[[ Exercise input open ]]

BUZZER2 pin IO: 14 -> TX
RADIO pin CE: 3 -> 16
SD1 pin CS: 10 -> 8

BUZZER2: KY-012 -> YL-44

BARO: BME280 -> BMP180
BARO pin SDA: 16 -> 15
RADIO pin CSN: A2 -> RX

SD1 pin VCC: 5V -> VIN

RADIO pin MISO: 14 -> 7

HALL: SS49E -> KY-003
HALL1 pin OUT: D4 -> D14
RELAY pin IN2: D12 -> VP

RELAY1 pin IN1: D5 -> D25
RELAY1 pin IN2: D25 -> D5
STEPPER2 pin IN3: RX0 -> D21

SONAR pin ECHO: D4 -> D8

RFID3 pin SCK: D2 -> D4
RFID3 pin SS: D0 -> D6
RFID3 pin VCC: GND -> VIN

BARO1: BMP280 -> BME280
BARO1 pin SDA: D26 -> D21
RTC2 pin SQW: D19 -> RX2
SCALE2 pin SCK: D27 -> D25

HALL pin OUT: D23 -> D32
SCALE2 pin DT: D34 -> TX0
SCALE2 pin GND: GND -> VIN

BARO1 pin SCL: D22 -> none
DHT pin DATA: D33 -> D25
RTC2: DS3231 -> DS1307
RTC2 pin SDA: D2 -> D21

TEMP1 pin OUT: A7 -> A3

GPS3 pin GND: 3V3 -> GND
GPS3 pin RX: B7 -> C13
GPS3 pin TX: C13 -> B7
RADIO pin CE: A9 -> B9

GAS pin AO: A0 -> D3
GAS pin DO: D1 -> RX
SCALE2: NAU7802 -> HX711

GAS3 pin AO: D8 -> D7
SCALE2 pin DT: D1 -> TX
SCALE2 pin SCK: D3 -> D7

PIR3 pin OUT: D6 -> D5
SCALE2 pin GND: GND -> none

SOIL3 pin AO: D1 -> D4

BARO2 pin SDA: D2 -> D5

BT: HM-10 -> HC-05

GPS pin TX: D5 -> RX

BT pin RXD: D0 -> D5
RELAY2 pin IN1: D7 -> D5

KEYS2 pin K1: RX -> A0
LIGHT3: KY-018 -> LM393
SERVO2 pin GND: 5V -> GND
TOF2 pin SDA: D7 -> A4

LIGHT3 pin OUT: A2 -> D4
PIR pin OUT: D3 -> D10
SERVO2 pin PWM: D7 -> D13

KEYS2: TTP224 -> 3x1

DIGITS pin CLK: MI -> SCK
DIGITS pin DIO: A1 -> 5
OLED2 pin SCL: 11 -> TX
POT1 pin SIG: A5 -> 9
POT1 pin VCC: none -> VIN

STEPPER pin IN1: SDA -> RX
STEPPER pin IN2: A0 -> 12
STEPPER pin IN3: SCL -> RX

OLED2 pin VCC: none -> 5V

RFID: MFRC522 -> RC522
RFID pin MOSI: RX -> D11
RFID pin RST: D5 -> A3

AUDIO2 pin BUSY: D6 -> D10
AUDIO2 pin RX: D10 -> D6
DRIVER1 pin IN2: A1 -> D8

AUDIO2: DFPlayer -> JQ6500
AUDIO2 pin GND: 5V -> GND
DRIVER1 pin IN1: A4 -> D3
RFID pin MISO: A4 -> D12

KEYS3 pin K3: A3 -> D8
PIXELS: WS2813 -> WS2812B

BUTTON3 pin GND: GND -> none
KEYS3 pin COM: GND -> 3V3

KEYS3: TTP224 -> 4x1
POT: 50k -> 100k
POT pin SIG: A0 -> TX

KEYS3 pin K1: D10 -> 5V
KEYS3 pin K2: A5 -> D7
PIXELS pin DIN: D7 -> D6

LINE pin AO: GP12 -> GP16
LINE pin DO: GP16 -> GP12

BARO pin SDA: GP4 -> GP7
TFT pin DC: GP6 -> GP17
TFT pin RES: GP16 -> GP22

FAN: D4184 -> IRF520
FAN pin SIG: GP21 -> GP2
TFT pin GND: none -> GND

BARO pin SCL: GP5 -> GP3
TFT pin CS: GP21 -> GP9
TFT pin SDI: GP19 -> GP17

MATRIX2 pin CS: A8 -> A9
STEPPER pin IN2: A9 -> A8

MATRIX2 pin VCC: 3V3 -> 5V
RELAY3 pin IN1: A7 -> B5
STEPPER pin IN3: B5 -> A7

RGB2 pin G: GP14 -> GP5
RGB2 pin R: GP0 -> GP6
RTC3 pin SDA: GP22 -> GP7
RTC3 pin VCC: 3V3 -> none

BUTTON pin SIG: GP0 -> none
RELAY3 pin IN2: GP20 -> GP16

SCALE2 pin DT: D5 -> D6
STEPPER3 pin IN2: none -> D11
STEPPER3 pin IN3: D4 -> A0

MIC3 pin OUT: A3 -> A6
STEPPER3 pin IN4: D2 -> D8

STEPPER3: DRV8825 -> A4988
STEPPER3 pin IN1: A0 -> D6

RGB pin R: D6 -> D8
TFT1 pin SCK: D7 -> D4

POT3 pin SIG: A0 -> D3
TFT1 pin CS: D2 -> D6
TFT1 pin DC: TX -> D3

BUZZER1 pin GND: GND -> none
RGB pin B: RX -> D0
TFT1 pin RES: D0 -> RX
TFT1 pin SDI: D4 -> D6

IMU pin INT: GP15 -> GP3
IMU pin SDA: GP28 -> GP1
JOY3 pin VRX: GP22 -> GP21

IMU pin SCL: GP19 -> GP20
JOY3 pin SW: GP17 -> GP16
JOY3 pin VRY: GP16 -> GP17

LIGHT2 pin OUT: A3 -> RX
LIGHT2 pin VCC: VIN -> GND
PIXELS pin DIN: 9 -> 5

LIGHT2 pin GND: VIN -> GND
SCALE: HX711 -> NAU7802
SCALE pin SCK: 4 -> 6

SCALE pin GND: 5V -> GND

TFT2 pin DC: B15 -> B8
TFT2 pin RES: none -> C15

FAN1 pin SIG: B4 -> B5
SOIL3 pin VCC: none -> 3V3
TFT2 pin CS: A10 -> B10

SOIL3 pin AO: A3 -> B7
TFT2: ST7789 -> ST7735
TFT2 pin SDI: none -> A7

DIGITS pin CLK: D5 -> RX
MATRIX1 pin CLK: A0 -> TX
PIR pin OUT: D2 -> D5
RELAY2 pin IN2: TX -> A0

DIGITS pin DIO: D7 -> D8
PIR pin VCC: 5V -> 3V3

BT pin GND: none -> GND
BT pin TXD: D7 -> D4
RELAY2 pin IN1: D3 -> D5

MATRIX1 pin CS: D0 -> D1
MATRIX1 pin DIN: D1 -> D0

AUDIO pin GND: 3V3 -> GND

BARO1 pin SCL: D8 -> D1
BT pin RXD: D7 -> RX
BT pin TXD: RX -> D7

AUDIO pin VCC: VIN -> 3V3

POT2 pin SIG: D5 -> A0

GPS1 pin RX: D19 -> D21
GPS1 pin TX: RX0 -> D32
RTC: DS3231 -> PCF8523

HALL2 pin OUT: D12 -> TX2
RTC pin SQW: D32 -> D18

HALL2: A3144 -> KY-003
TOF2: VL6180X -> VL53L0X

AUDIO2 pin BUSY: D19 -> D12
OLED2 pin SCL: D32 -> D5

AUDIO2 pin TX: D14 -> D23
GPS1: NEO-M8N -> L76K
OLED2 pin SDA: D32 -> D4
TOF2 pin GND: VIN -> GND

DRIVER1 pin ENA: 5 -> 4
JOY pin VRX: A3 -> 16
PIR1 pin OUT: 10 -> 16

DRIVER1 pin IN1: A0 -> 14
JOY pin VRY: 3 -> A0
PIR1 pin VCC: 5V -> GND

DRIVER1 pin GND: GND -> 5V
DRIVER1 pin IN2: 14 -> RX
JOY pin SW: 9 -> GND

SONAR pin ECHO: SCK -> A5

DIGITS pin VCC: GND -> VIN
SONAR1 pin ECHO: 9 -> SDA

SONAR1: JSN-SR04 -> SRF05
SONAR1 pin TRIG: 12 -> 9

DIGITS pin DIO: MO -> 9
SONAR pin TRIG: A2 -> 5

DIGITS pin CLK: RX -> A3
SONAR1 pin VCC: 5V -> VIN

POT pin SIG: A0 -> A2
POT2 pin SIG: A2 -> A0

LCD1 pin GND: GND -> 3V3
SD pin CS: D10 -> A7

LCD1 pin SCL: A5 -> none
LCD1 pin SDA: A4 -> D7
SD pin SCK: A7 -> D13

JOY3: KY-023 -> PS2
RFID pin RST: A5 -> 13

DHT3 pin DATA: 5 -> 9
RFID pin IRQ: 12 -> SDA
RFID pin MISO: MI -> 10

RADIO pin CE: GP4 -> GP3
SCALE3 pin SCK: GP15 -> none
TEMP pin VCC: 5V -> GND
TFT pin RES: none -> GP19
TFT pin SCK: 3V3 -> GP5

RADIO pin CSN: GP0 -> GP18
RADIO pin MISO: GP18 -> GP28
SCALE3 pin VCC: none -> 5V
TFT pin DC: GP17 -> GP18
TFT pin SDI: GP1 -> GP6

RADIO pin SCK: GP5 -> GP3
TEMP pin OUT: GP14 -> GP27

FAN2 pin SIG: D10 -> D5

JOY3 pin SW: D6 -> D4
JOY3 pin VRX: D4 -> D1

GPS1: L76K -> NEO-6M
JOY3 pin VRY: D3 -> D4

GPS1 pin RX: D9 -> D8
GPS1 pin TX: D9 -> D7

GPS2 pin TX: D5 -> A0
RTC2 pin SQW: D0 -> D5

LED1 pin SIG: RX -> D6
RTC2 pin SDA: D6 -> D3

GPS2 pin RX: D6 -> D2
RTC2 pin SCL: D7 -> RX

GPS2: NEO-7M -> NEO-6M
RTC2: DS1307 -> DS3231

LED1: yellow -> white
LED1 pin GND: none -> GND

[[ Exercise input closed ]]

▸ What the exercise asks
Leave out every line above except those from the line with "TFT2 pin DC: B15 -> B8" up to and including the line with "MATRIX1 pin CS: D0 -> D1", and copy those exactly.

▸ Answer for the task
TFT2 pin DC: B15 -> B8
TFT2 pin RES: none -> C15

FAN1 pin SIG: B4 -> B5
SOIL3 pin VCC: none -> 3V3
TFT2 pin CS: A10 -> B10

SOIL3 pin AO: A3 -> B7
TFT2: ST7789 -> ST7735
TFT2 pin SDI: none -> A7

DIGITS pin CLK: D5 -> RX
MATRIX1 pin CLK: A0 -> TX
PIR pin OUT: D2 -> D5
RELAY2 pin IN2: TX -> A0

DIGITS pin DIO: D7 -> D8
PIR pin VCC: 5V -> 3V3

BT pin GND: none -> GND
BT pin TXD: D7 -> D4
RELAY2 pin IN1: D3 -> D5

MATRIX1 pin CS: D0 -> D1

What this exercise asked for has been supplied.